WHAT YOU WILL DO -> In the listing below, how many lines include "plane"? Give the number and no other text.

GIVEN ENTRIES ->
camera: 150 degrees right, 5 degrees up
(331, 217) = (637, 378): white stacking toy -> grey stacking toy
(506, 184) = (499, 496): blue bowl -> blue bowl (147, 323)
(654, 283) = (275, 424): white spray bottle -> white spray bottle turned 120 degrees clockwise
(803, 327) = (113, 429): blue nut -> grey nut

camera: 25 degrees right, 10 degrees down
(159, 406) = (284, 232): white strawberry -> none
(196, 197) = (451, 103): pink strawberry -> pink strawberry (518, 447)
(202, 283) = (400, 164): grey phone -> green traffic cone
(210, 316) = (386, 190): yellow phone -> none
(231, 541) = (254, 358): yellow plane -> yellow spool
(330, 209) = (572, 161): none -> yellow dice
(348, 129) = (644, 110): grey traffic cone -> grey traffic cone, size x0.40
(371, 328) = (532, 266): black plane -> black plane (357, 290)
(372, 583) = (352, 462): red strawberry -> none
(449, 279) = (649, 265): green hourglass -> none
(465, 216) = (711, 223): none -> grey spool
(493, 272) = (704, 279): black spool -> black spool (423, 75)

--

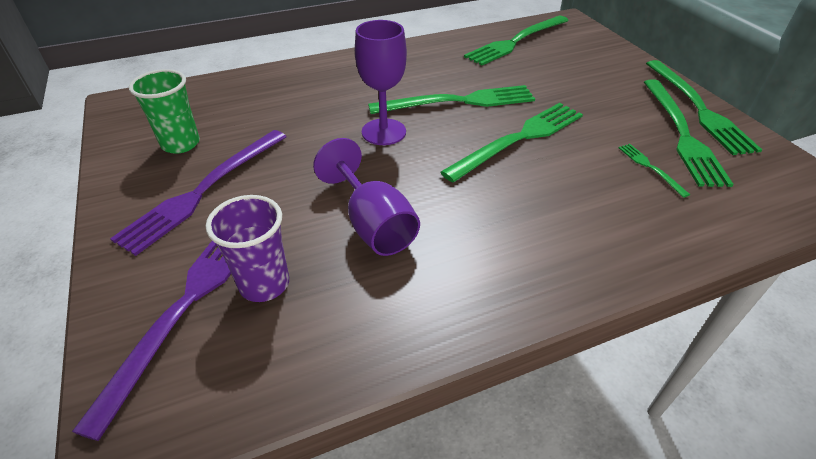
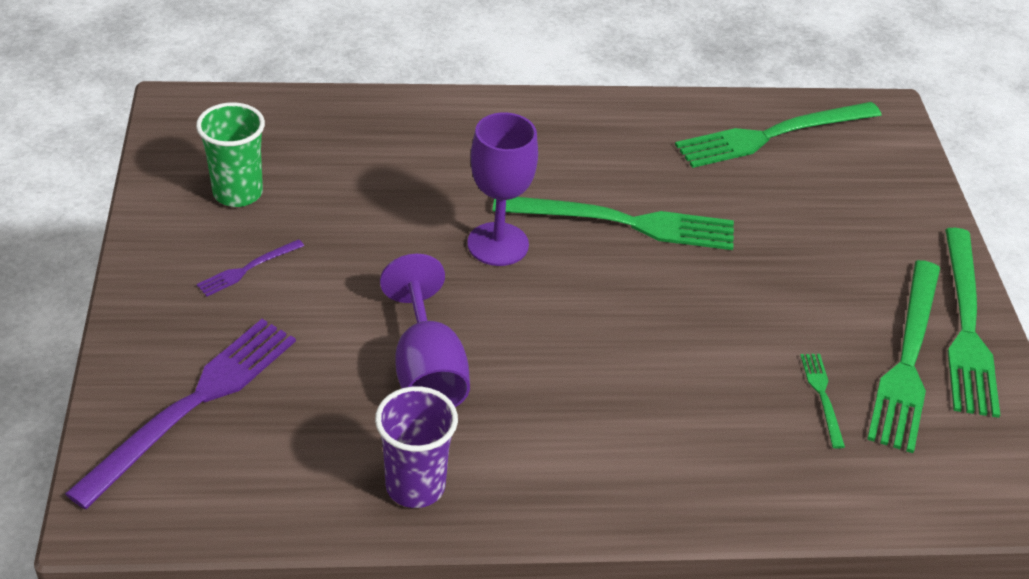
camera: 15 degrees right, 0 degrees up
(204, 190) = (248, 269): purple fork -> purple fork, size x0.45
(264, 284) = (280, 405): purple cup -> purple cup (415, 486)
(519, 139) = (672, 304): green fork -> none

--

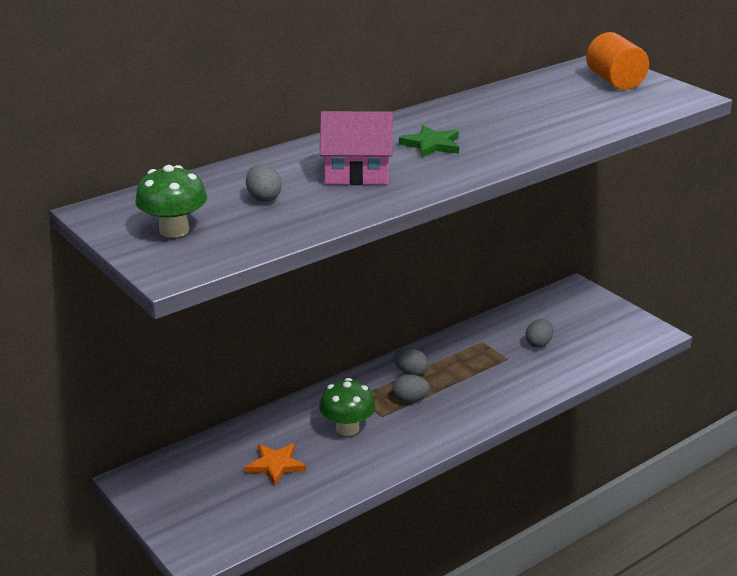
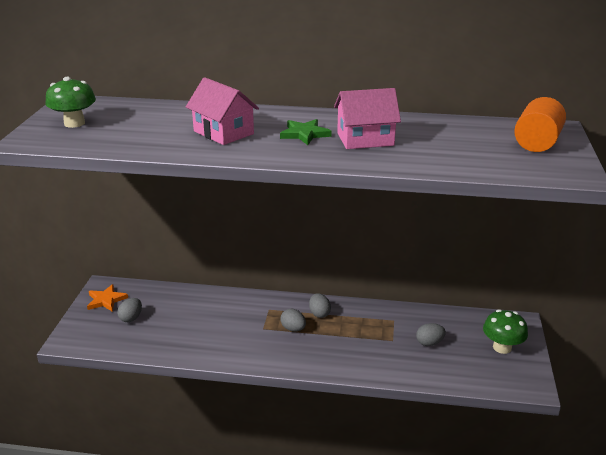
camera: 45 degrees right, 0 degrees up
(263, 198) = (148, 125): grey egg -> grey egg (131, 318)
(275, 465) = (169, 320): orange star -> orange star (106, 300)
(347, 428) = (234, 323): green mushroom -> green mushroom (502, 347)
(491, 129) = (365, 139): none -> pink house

SOLUTION TO THIS TASK -> 2